TASK GOAL: Give back exactly the lines that run from the beginning of the entries to the line containing "U210: ATtiny85 -> ATtiny45", both included, and nothing else.

◆ ◆ ◆

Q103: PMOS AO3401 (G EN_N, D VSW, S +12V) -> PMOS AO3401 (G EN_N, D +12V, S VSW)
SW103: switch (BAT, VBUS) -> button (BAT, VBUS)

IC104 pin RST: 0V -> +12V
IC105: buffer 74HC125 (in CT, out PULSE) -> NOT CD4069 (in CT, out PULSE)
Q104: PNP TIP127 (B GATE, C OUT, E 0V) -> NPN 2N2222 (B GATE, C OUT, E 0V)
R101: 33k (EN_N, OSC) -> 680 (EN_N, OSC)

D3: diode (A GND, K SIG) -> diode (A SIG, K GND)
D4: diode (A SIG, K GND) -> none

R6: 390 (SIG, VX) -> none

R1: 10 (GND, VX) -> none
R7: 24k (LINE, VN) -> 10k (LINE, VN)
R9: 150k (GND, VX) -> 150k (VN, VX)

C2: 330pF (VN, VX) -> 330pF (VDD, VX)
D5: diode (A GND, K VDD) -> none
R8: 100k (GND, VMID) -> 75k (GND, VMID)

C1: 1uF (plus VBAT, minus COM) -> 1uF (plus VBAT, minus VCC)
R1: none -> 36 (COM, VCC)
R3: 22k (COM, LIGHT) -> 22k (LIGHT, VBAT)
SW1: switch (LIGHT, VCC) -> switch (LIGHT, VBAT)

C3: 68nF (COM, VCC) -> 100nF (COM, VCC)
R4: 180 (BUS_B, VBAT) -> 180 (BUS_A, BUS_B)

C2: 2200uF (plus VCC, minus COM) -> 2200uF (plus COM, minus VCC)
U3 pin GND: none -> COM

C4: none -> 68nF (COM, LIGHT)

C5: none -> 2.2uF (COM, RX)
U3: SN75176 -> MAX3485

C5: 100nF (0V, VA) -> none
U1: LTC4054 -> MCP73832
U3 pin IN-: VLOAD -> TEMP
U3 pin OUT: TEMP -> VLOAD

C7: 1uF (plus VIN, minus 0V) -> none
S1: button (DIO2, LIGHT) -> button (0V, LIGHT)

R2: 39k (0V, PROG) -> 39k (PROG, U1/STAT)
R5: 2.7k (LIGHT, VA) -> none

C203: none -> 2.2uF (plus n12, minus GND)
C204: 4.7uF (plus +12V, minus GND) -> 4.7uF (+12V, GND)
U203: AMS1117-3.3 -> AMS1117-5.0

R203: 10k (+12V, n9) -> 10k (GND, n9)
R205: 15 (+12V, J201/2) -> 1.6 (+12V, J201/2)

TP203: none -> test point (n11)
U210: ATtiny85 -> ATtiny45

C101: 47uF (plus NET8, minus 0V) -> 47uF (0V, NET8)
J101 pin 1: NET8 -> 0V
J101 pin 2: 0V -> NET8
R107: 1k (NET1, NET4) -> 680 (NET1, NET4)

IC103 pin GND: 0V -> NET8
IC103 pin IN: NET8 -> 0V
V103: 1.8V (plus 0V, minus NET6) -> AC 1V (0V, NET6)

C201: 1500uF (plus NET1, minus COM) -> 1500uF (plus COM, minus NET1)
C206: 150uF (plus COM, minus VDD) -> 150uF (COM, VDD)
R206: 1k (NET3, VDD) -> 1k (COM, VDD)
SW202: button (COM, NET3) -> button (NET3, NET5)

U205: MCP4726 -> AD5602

◆ ◆ ◆

EXERCISE RESPONSE:
Q103: PMOS AO3401 (G EN_N, D VSW, S +12V) -> PMOS AO3401 (G EN_N, D +12V, S VSW)
SW103: switch (BAT, VBUS) -> button (BAT, VBUS)

IC104 pin RST: 0V -> +12V
IC105: buffer 74HC125 (in CT, out PULSE) -> NOT CD4069 (in CT, out PULSE)
Q104: PNP TIP127 (B GATE, C OUT, E 0V) -> NPN 2N2222 (B GATE, C OUT, E 0V)
R101: 33k (EN_N, OSC) -> 680 (EN_N, OSC)

D3: diode (A GND, K SIG) -> diode (A SIG, K GND)
D4: diode (A SIG, K GND) -> none

R6: 390 (SIG, VX) -> none

R1: 10 (GND, VX) -> none
R7: 24k (LINE, VN) -> 10k (LINE, VN)
R9: 150k (GND, VX) -> 150k (VN, VX)

C2: 330pF (VN, VX) -> 330pF (VDD, VX)
D5: diode (A GND, K VDD) -> none
R8: 100k (GND, VMID) -> 75k (GND, VMID)

C1: 1uF (plus VBAT, minus COM) -> 1uF (plus VBAT, minus VCC)
R1: none -> 36 (COM, VCC)
R3: 22k (COM, LIGHT) -> 22k (LIGHT, VBAT)
SW1: switch (LIGHT, VCC) -> switch (LIGHT, VBAT)

C3: 68nF (COM, VCC) -> 100nF (COM, VCC)
R4: 180 (BUS_B, VBAT) -> 180 (BUS_A, BUS_B)

C2: 2200uF (plus VCC, minus COM) -> 2200uF (plus COM, minus VCC)
U3 pin GND: none -> COM

C4: none -> 68nF (COM, LIGHT)

C5: none -> 2.2uF (COM, RX)
U3: SN75176 -> MAX3485

C5: 100nF (0V, VA) -> none
U1: LTC4054 -> MCP73832
U3 pin IN-: VLOAD -> TEMP
U3 pin OUT: TEMP -> VLOAD

C7: 1uF (plus VIN, minus 0V) -> none
S1: button (DIO2, LIGHT) -> button (0V, LIGHT)

R2: 39k (0V, PROG) -> 39k (PROG, U1/STAT)
R5: 2.7k (LIGHT, VA) -> none

C203: none -> 2.2uF (plus n12, minus GND)
C204: 4.7uF (plus +12V, minus GND) -> 4.7uF (+12V, GND)
U203: AMS1117-3.3 -> AMS1117-5.0

R203: 10k (+12V, n9) -> 10k (GND, n9)
R205: 15 (+12V, J201/2) -> 1.6 (+12V, J201/2)

TP203: none -> test point (n11)
U210: ATtiny85 -> ATtiny45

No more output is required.